▶ _WORK INSTRUCTION_
Your answer should be only the lines below from the one with "camera: 60 degrees right, 5 degrees down" to the one with "(403, 168) = (652, 337): grey", repeated exactly, ends included.

==== RECORD SET ====

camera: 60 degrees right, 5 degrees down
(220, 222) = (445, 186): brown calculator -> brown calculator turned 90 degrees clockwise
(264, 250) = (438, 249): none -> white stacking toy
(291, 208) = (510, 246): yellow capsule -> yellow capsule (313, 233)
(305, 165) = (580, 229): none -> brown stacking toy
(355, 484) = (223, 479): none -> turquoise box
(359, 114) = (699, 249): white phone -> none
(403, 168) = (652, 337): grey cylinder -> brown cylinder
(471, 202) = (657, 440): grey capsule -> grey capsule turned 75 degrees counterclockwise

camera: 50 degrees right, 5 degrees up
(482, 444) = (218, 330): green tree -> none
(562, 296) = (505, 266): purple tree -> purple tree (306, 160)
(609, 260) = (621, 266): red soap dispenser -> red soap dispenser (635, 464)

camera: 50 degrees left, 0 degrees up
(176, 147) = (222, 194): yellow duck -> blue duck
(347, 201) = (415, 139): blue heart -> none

====
==== RECORD SET ====

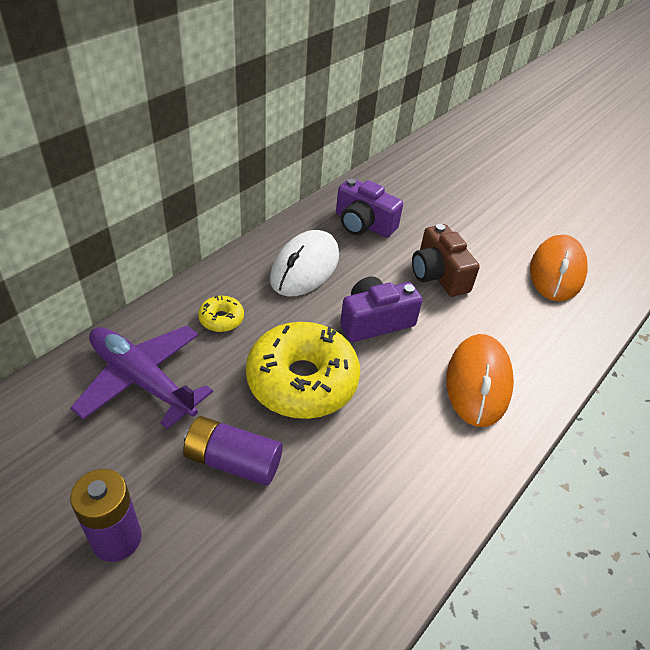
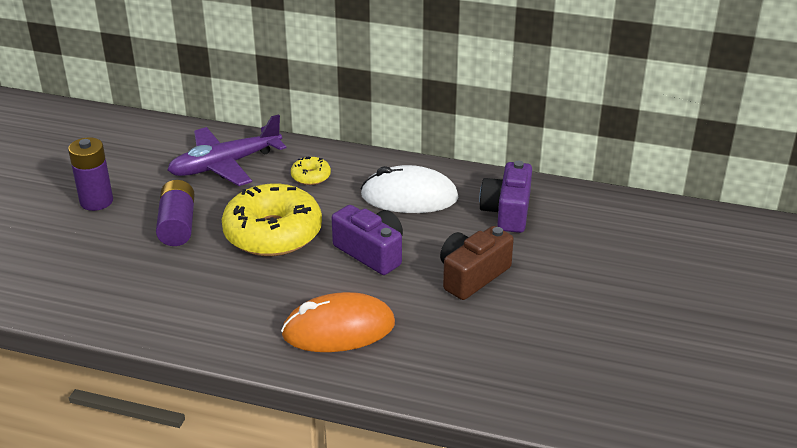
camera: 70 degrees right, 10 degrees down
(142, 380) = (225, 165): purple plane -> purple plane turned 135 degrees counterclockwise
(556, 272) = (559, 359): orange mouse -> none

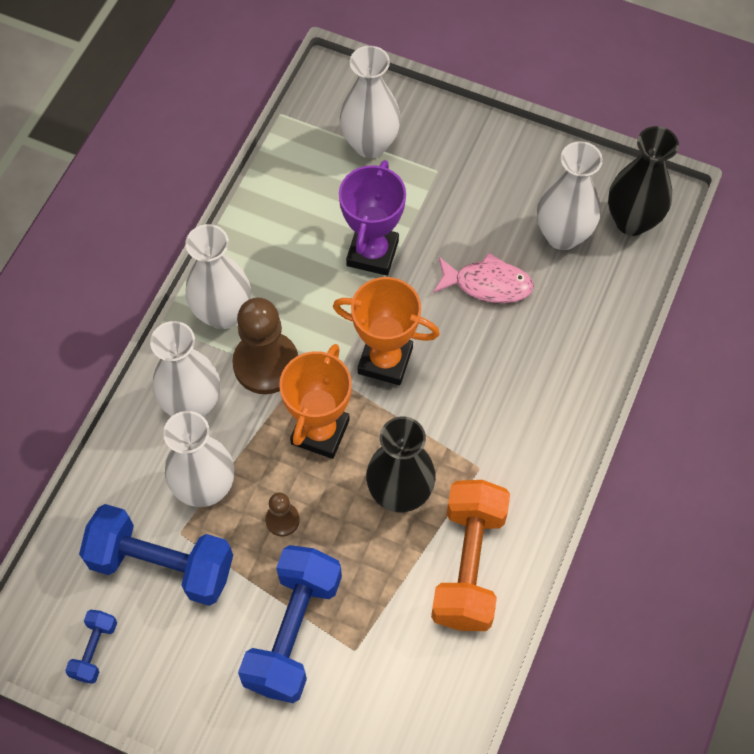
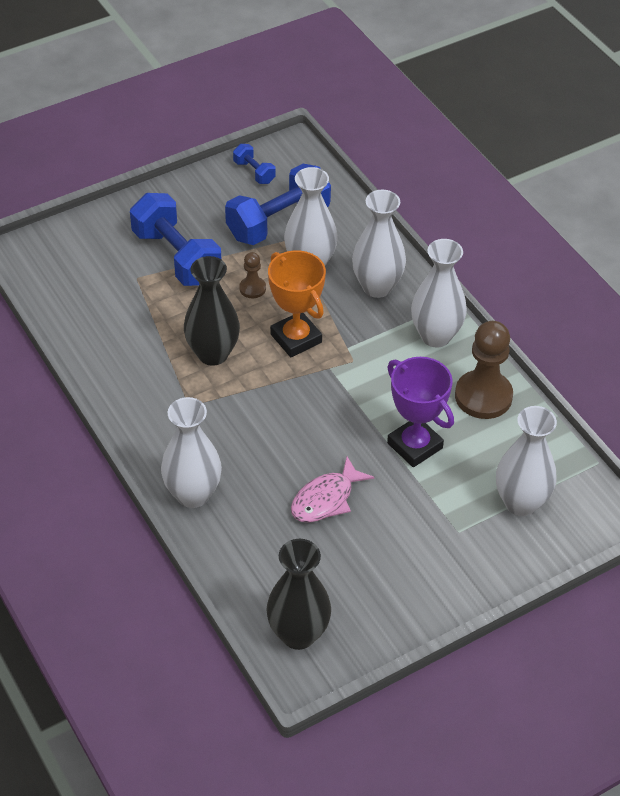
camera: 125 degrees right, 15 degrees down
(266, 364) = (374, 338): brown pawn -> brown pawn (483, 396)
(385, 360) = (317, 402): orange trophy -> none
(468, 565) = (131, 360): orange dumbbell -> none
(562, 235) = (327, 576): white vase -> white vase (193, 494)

====

▶ _RESPONSE AREA_
camera: 60 degrees right, 5 degrees down
(220, 222) = (445, 186): brown calculator -> brown calculator turned 90 degrees clockwise
(264, 250) = (438, 249): none -> white stacking toy
(291, 208) = (510, 246): yellow capsule -> yellow capsule (313, 233)
(305, 165) = (580, 229): none -> brown stacking toy
(355, 484) = (223, 479): none -> turquoise box
(359, 114) = (699, 249): white phone -> none
(403, 168) = (652, 337): grey cylinder -> brown cylinder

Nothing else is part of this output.